+++ INFORMATION PROVIDED
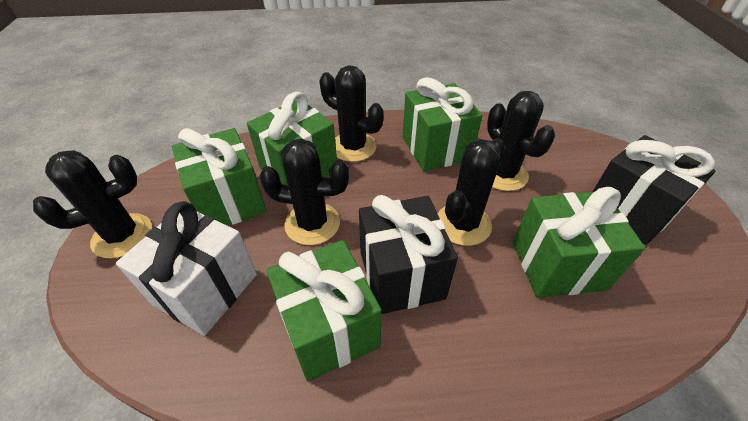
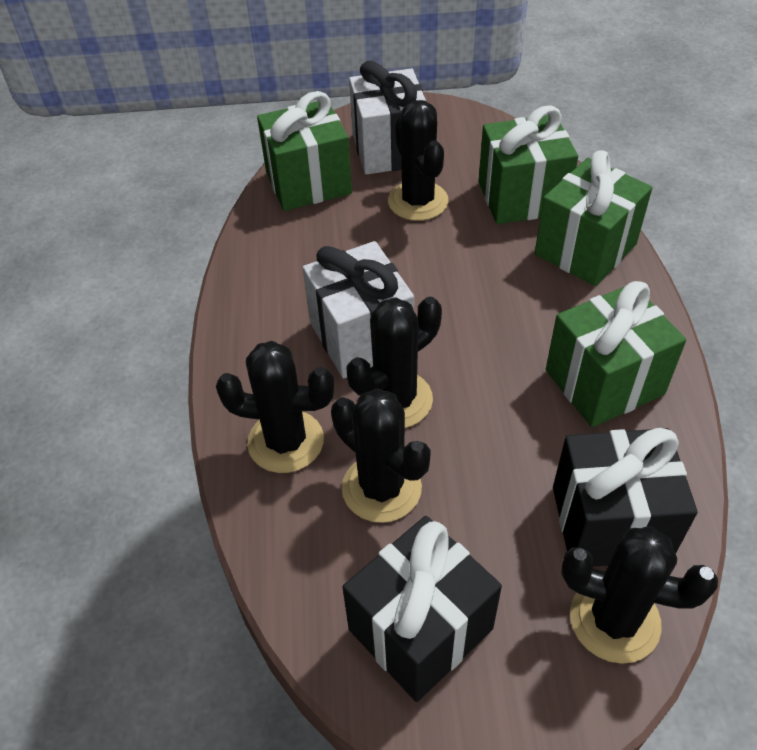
green gift: 5 -> 4
white gift: 1 -> 2

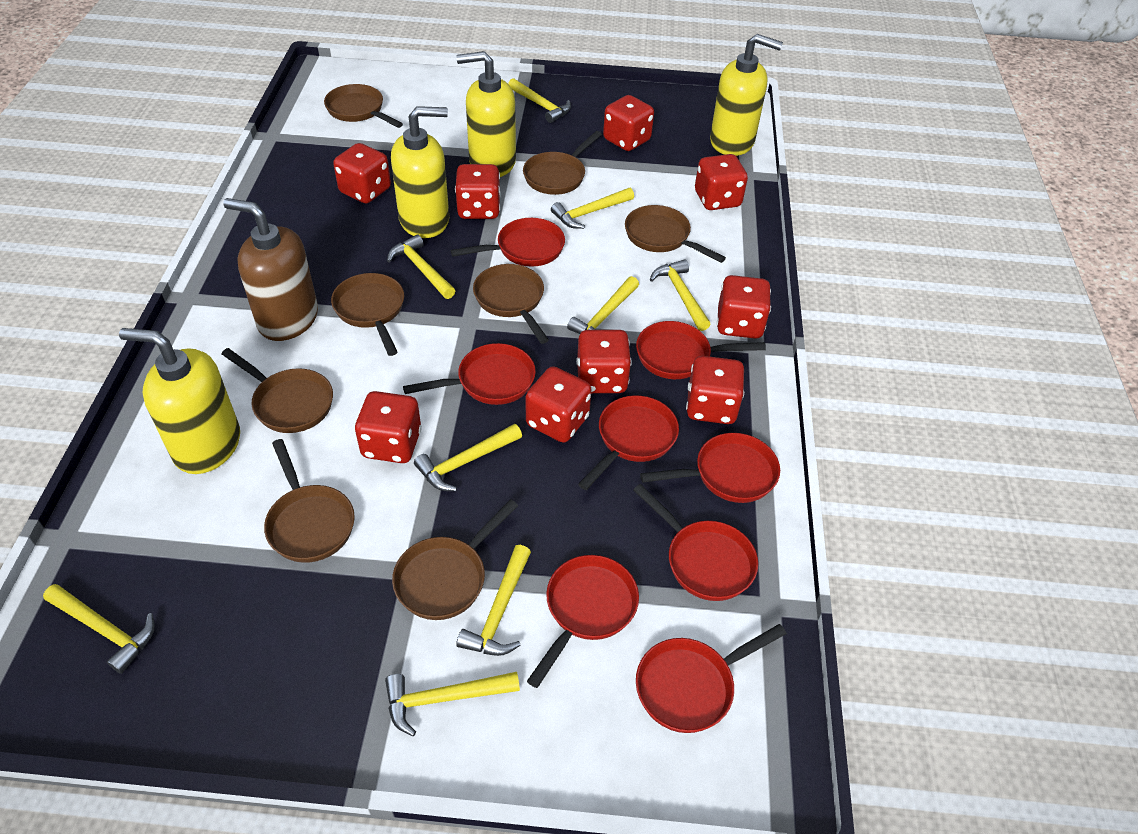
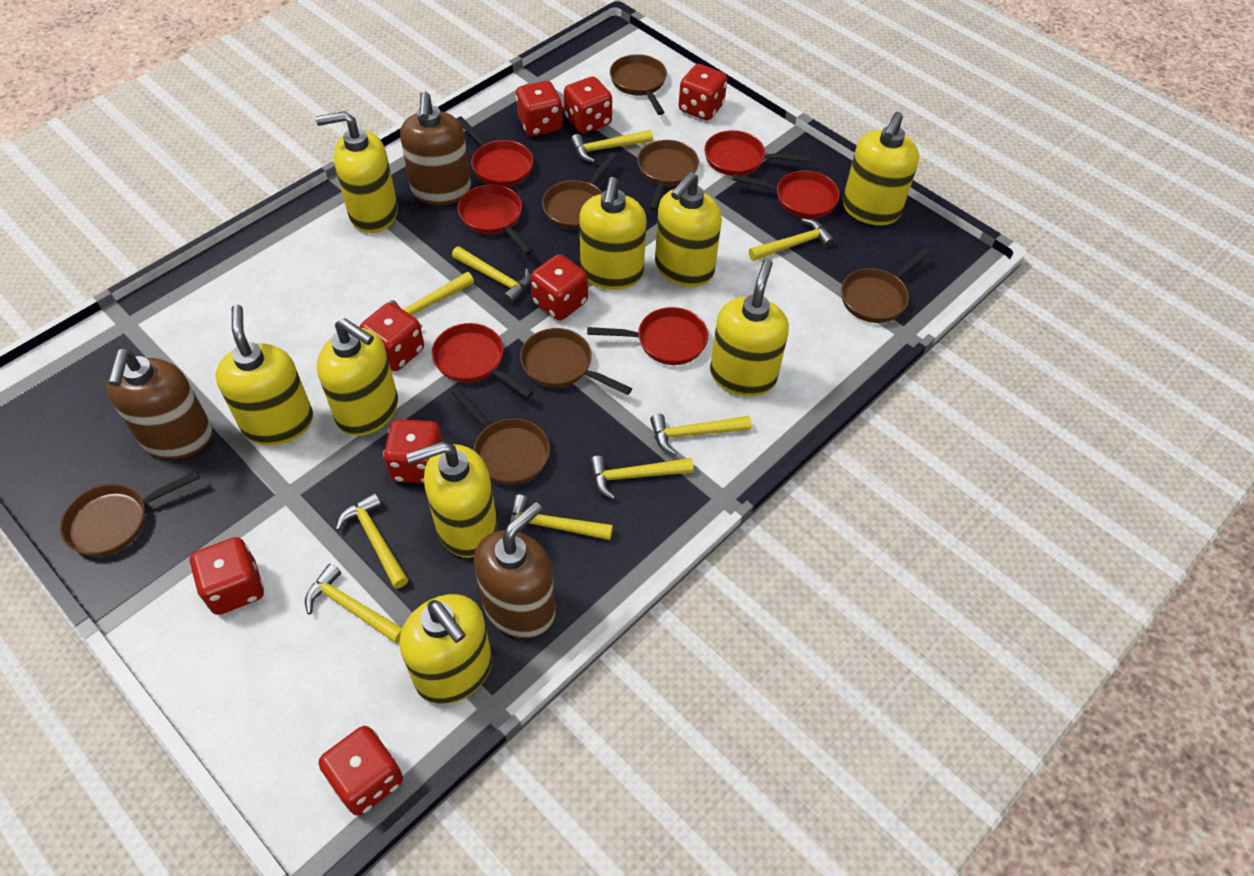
brown pan: 8 -> 7
brown soap dispenser: 1 -> 3
red dice: 9 -> 8
red pan: 8 -> 6
yellow soap dispenser: 4 -> 9

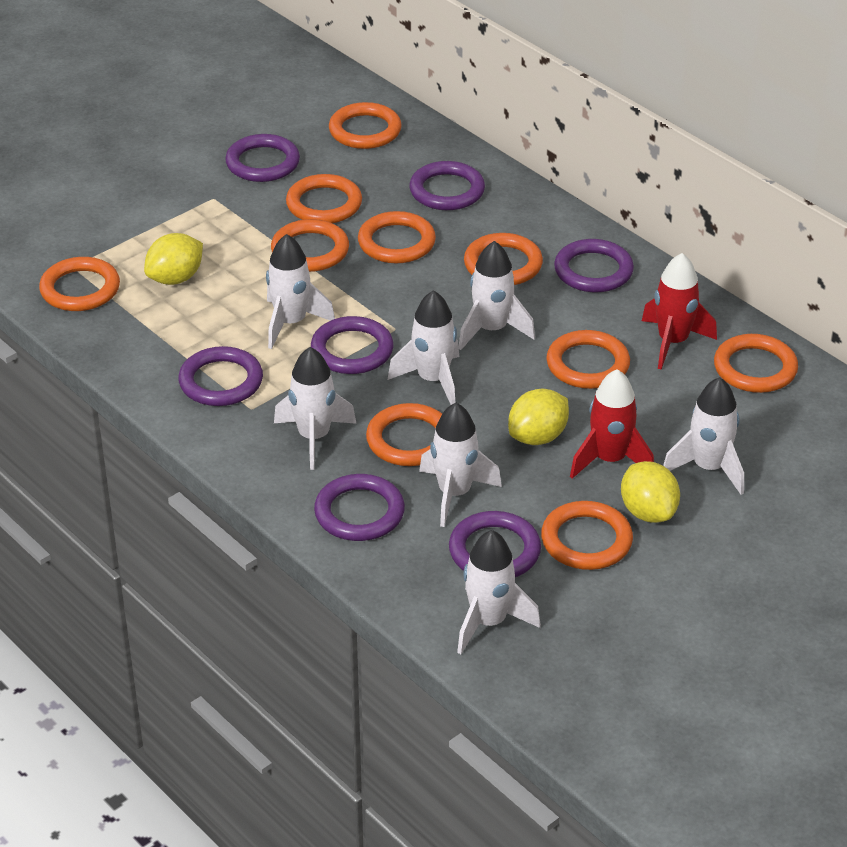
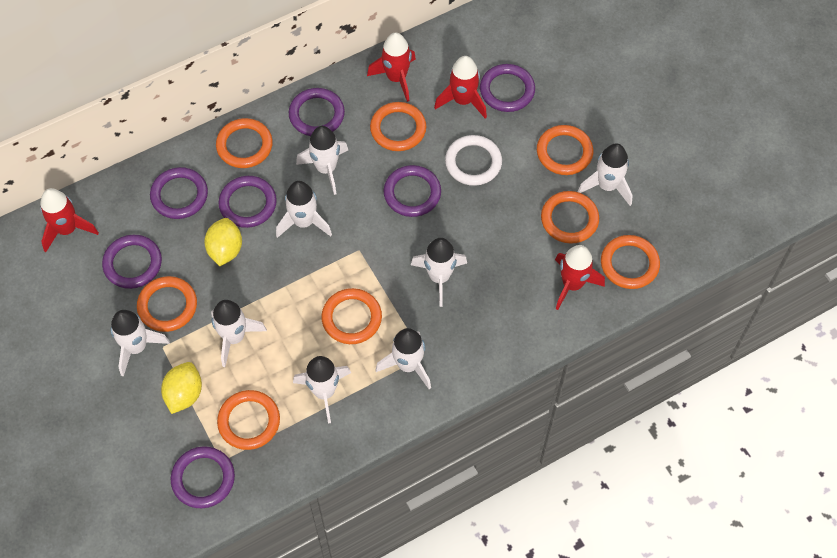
orange ring: 10 -> 8
red rocket: 2 -> 4
white ring: 0 -> 1
white rocket: 7 -> 8
yellow lemon: 3 -> 2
++++++
• [WORK ORDER]: Your task is to reproduce exactly the lines running from the line that contains "white gift: 1 -> 2" to the end of the records, pictures excluded.

• [EXERCISE SOLUTION]:
white gift: 1 -> 2

brown pan: 8 -> 7
brown soap dispenser: 1 -> 3
red dice: 9 -> 8
red pan: 8 -> 6
yellow soap dispenser: 4 -> 9

orange ring: 10 -> 8
red rocket: 2 -> 4
white ring: 0 -> 1
white rocket: 7 -> 8
yellow lemon: 3 -> 2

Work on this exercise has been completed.